Brief.
Restrict the output to the lines below starting at the one that contains "purple stacking toy: 4 -> 2" and ending at the one that contains "red stacking toy: 2 -> 1", and restate them word for word, both ends included.
(Given records)
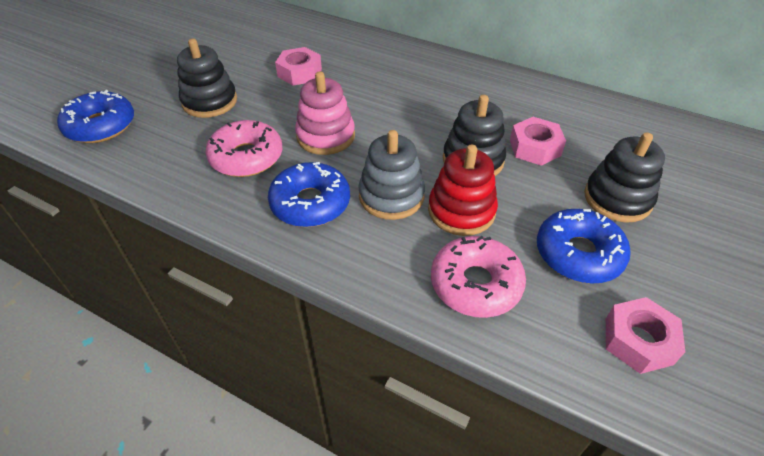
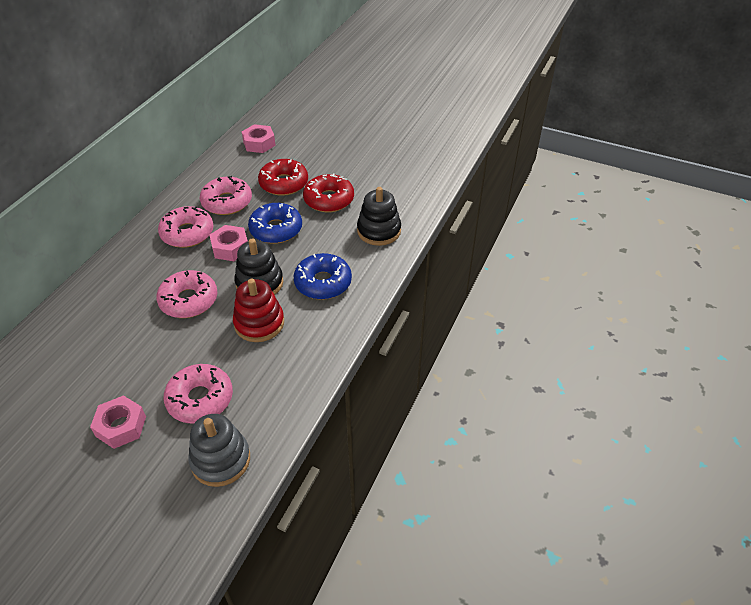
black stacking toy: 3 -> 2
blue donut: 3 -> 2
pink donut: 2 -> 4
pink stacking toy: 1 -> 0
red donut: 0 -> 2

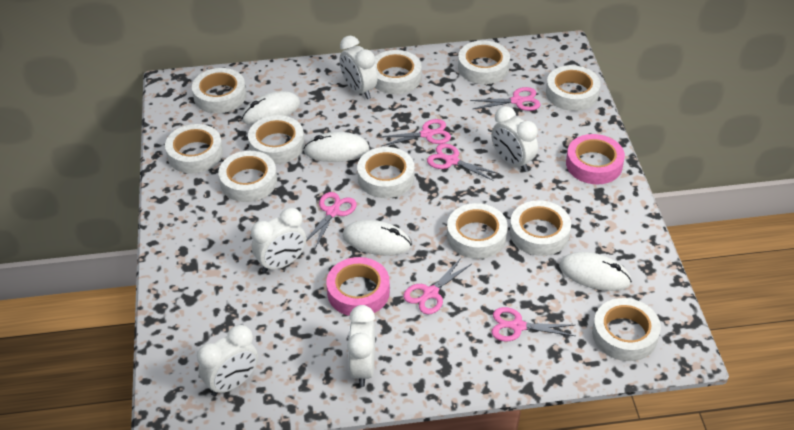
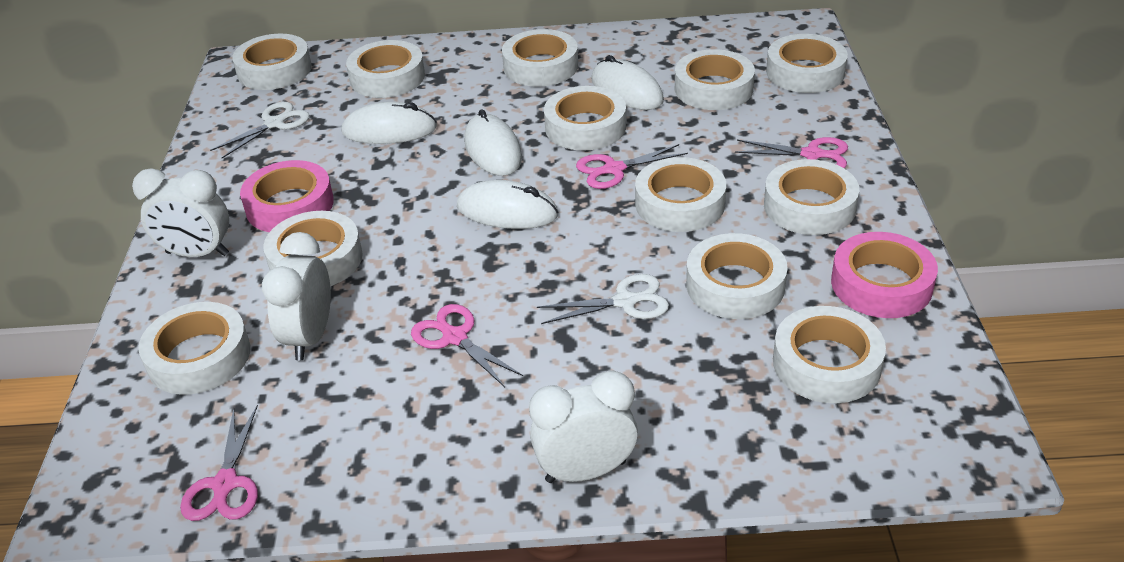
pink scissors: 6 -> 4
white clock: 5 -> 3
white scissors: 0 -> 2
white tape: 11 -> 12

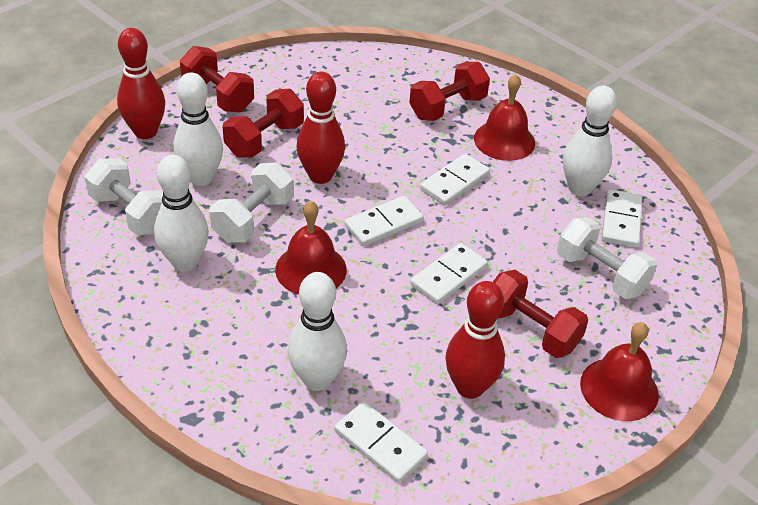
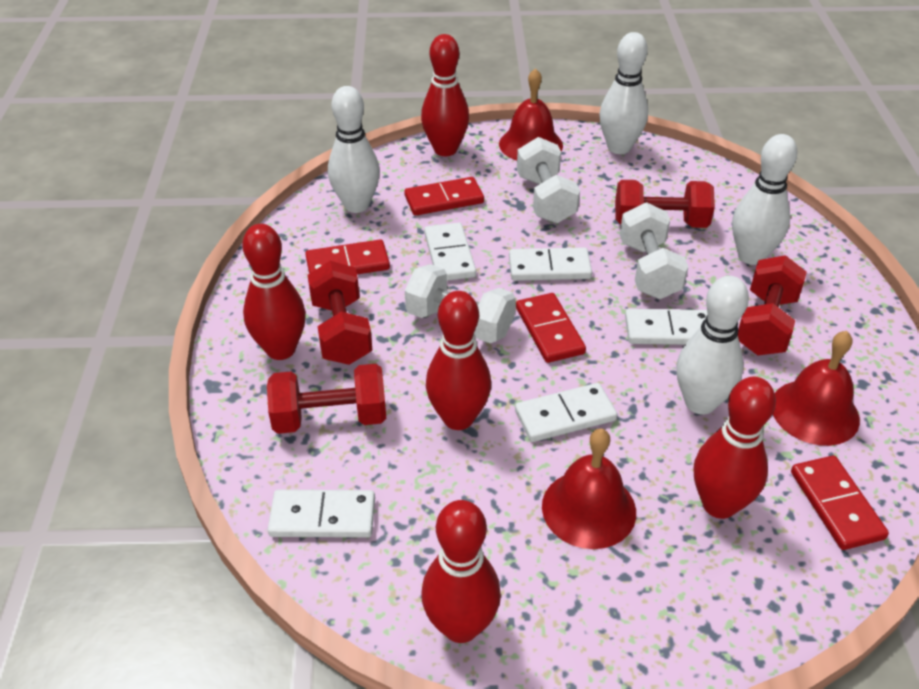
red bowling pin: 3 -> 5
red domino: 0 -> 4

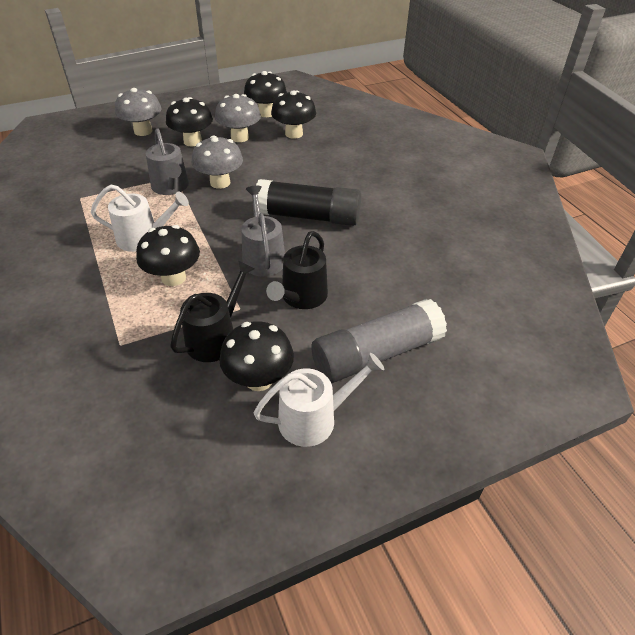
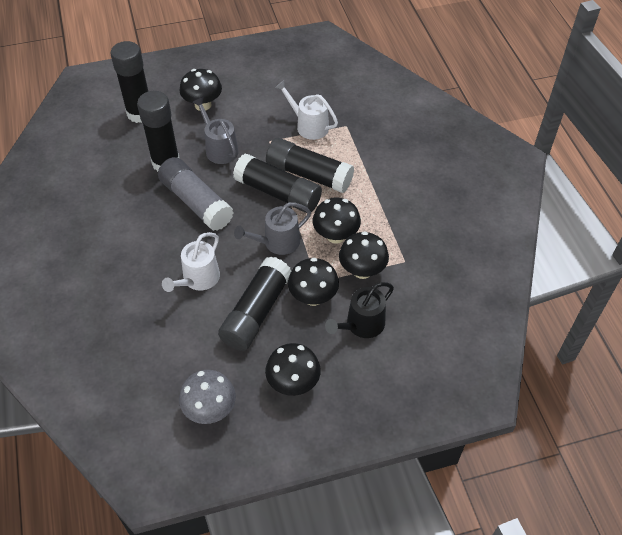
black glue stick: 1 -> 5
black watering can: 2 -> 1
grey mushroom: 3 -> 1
(End Given records)
(Given records)
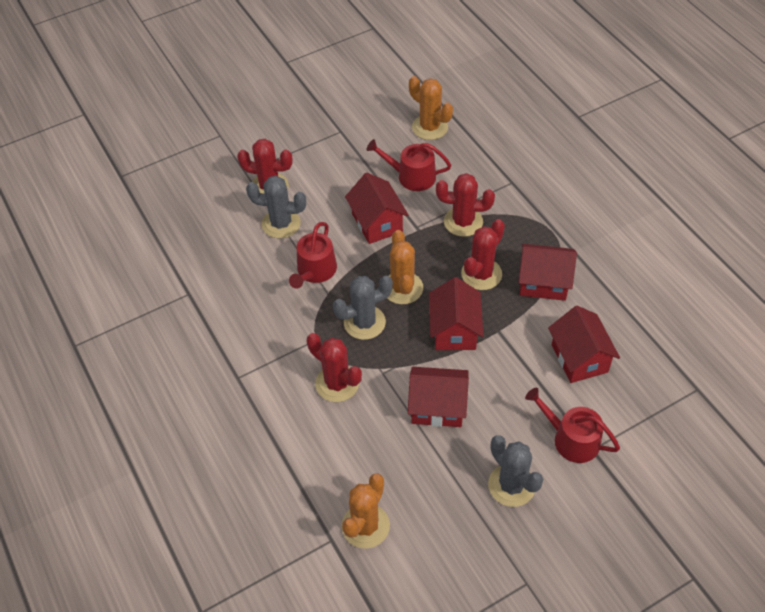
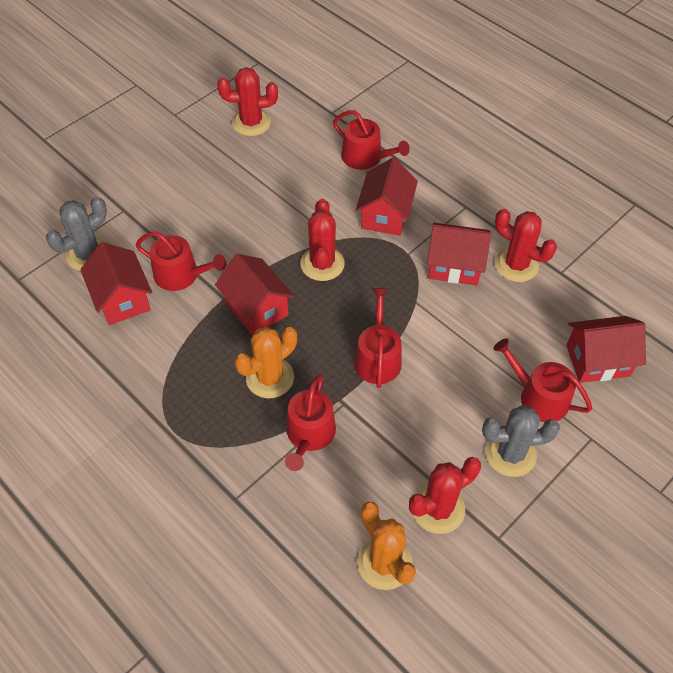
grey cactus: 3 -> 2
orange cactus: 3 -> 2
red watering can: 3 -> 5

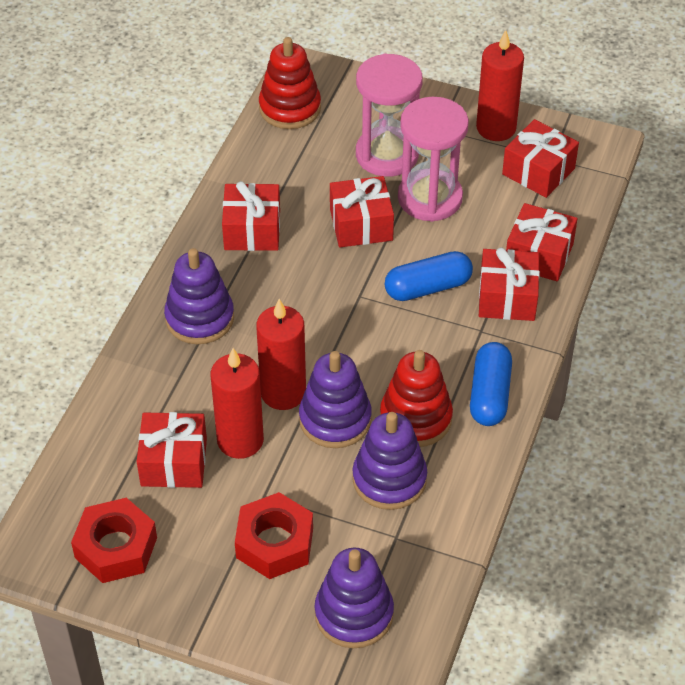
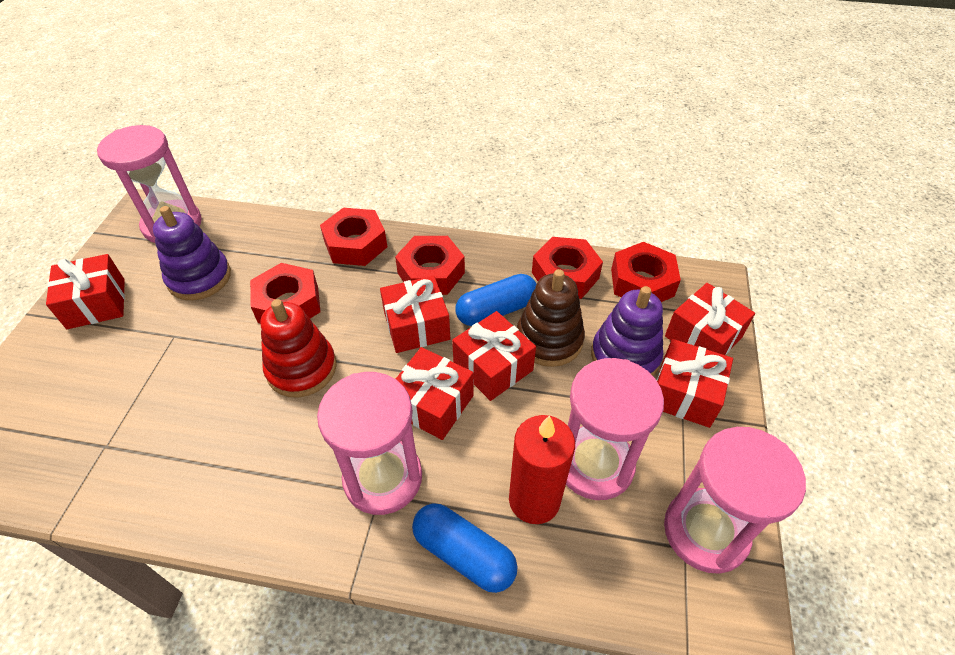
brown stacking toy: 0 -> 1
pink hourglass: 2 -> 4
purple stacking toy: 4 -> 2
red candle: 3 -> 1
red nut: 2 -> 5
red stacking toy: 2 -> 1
(End Given records)
Reply to the exercise.
purple stacking toy: 4 -> 2
red candle: 3 -> 1
red nut: 2 -> 5
red stacking toy: 2 -> 1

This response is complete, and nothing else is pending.